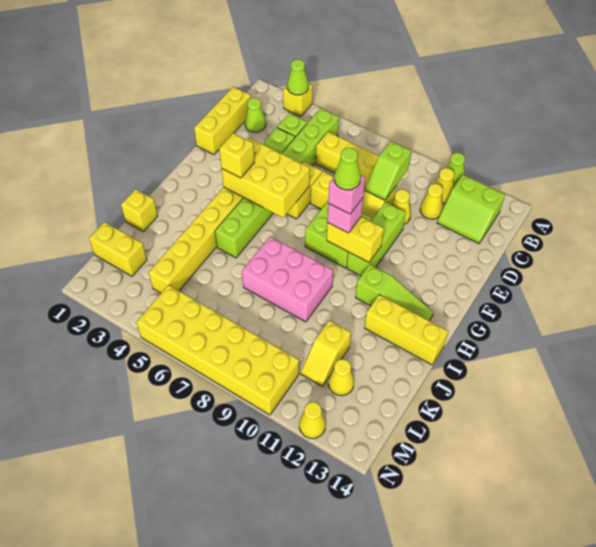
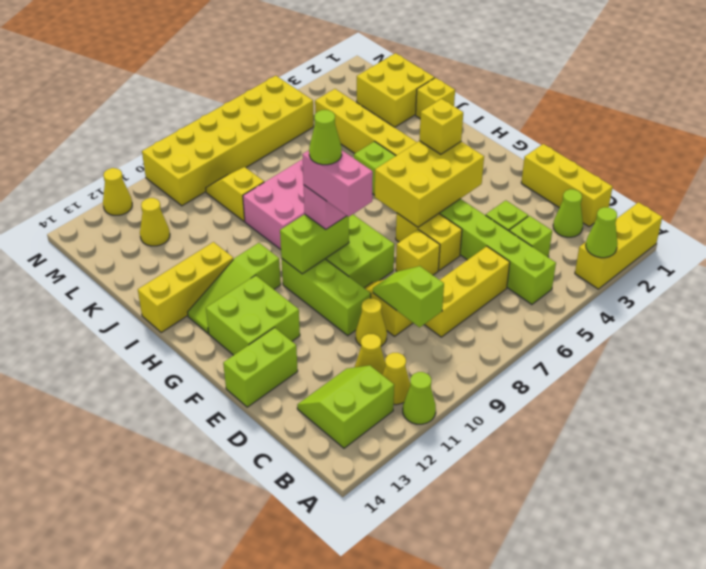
yellow brick A3 level 1 -> yellow brick A1:A3 level 1
none -> lime brick E13:E14 level 1
none -> lime brick F12:G13 level 1
yellow brick G9:G10 level 2 -> lime brick G9:G10 level 2
pink brick G9 level 4 -> pink brick F9:G9 level 4
yellow slope K11:L11 level 1 top K -> yellow slope K9:L9 level 1 top K
yellow brick L1:L2 level 1 -> yellow brick K1:L2 level 1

•••••

Description of the task => Starting at the line that contains "none -> lime brick F12:G13 level 1", copy every line down to the last line of the records above, exactly as written.

Result for this task =>
none -> lime brick F12:G13 level 1
yellow brick G9:G10 level 2 -> lime brick G9:G10 level 2
pink brick G9 level 4 -> pink brick F9:G9 level 4
yellow slope K11:L11 level 1 top K -> yellow slope K9:L9 level 1 top K
yellow brick L1:L2 level 1 -> yellow brick K1:L2 level 1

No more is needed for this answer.